**Your objective:** Repeat every record exactly, omitting the pictures.
===
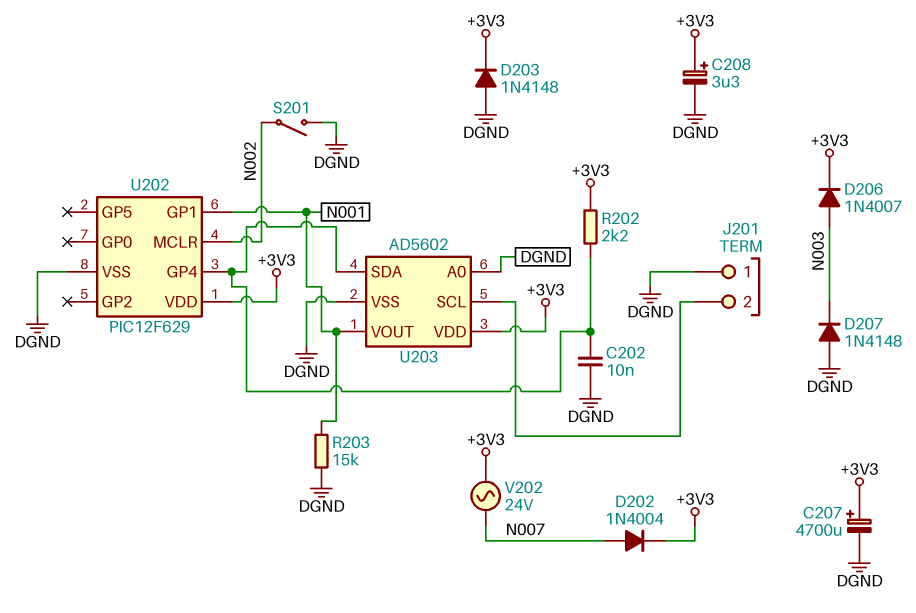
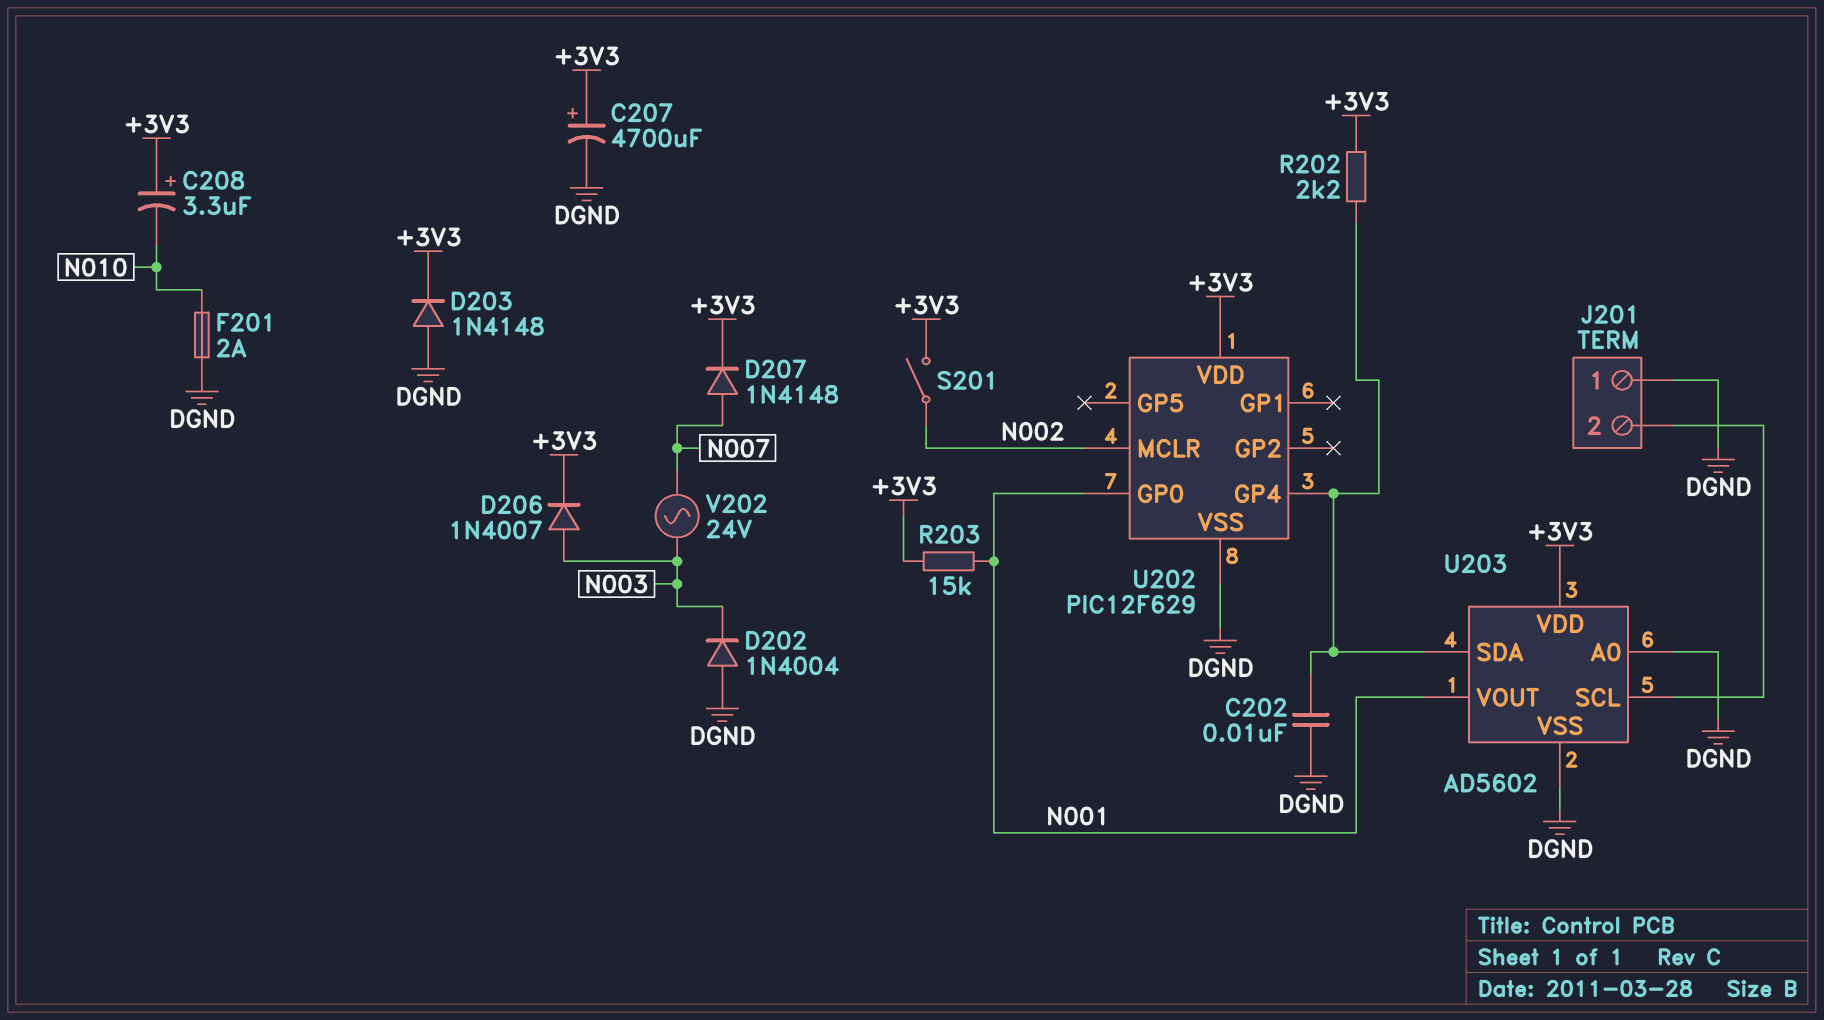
C208: 3.3uF (plus +3V3, minus DGND) -> 3.3uF (plus +3V3, minus N010)
D202: diode 1N4004 (A N007, K +3V3) -> diode 1N4004 (A DGND, K N003)
D207: diode 1N4148 (A DGND, K N003) -> diode 1N4148 (A N007, K +3V3)
F201: none -> 2A (DGND, N010)
R203: 15k (DGND, N001) -> 15k (+3V3, N001)
S201: switch (DGND, N002) -> switch (+3V3, N002)
U202 pin GP0: none -> N001
U202 pin GP1: N001 -> none
V202: AC 24V (+3V3, N007) -> AC 24V (N003, N007)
===
**The answer:**
C208: 3.3uF (plus +3V3, minus DGND) -> 3.3uF (plus +3V3, minus N010)
D202: diode 1N4004 (A N007, K +3V3) -> diode 1N4004 (A DGND, K N003)
D207: diode 1N4148 (A DGND, K N003) -> diode 1N4148 (A N007, K +3V3)
F201: none -> 2A (DGND, N010)
R203: 15k (DGND, N001) -> 15k (+3V3, N001)
S201: switch (DGND, N002) -> switch (+3V3, N002)
U202 pin GP0: none -> N001
U202 pin GP1: N001 -> none
V202: AC 24V (+3V3, N007) -> AC 24V (N003, N007)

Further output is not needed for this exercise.